Would you copy each line of the data below that has "plate"?

Coordinate-based object records
'''

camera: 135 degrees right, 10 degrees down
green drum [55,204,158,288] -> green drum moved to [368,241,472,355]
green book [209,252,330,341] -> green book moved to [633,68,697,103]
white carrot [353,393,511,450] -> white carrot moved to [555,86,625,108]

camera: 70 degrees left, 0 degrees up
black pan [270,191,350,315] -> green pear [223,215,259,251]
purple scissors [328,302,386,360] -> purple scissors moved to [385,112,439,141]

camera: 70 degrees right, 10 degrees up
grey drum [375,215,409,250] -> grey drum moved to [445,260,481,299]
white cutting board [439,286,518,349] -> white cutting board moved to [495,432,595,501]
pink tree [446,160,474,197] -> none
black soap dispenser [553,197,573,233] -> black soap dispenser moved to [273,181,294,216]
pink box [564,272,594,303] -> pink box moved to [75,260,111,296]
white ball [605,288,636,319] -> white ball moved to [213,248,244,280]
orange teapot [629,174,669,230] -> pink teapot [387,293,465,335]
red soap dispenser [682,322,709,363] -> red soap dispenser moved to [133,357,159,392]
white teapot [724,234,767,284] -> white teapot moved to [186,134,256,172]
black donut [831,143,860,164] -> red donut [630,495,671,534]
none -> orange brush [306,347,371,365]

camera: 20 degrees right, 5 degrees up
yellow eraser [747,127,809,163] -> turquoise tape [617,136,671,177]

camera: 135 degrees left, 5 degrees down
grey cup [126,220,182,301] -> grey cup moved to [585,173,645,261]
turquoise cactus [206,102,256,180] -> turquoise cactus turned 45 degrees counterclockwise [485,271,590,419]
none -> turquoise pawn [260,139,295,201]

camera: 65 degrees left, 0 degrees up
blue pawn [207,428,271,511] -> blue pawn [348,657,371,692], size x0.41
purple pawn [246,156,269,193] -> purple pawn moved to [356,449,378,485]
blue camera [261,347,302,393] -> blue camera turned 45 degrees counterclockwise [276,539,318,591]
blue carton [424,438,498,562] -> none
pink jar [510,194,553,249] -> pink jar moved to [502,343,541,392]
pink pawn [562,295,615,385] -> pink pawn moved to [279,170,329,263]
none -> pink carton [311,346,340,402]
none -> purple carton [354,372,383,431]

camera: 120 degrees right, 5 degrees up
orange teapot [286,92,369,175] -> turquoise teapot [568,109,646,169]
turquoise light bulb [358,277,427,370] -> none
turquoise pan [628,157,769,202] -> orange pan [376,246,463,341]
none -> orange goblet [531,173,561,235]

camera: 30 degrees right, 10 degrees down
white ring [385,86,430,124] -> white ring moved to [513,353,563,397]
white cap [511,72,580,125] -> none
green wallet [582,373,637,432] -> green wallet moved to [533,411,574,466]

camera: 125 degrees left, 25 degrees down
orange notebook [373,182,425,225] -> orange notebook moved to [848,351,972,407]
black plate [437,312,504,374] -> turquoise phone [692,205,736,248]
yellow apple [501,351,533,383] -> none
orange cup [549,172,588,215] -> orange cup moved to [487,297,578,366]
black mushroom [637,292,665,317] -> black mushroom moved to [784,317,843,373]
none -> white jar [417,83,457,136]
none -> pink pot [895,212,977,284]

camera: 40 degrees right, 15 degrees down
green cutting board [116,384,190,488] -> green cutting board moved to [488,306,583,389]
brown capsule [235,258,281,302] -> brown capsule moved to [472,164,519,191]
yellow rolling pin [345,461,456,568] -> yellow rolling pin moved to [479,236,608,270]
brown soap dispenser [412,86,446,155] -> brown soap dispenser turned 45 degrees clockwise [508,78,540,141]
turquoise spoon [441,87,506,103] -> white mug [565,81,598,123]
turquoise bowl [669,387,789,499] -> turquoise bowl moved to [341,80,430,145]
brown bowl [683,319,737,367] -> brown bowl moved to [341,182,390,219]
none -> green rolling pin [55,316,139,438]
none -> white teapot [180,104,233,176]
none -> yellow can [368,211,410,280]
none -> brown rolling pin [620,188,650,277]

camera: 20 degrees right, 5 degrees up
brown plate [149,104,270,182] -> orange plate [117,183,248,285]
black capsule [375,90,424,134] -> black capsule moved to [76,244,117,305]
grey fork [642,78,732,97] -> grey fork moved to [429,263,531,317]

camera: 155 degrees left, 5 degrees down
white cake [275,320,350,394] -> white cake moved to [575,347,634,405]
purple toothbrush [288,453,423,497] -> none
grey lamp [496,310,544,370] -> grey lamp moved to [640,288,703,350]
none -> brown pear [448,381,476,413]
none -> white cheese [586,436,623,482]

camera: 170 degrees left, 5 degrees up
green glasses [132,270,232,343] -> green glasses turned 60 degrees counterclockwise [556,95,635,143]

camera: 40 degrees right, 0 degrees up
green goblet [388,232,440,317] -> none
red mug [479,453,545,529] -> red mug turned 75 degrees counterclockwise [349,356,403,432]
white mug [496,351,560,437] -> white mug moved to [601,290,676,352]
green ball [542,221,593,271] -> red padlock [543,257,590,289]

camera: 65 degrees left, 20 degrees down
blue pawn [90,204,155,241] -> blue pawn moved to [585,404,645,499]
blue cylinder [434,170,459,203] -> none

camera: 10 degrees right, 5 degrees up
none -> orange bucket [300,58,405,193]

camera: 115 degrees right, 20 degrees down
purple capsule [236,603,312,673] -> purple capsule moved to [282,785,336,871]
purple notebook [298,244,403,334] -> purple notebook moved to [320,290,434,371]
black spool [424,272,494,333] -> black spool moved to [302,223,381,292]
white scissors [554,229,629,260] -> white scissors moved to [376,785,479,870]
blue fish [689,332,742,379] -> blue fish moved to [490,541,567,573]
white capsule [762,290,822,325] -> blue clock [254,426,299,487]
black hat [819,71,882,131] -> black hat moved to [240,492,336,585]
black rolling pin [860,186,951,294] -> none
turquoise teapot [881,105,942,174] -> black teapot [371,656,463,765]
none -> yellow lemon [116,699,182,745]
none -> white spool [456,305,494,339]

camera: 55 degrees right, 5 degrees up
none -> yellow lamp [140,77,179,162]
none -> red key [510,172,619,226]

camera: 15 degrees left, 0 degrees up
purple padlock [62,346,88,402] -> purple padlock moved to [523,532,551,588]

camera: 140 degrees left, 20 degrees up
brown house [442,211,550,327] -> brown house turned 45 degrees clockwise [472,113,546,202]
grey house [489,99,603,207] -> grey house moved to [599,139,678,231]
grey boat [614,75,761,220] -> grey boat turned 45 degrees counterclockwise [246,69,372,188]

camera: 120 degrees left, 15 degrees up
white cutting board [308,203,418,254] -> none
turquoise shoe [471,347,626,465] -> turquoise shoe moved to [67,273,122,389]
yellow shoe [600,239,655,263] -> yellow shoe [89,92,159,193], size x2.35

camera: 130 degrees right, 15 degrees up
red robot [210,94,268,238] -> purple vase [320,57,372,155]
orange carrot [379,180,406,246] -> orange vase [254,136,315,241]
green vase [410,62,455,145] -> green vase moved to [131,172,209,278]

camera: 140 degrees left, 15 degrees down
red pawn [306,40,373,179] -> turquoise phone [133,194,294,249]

'''

▶ ANSWER BOX:
black plate [437,312,504,374] -> turquoise phone [692,205,736,248]
brown plate [149,104,270,182] -> orange plate [117,183,248,285]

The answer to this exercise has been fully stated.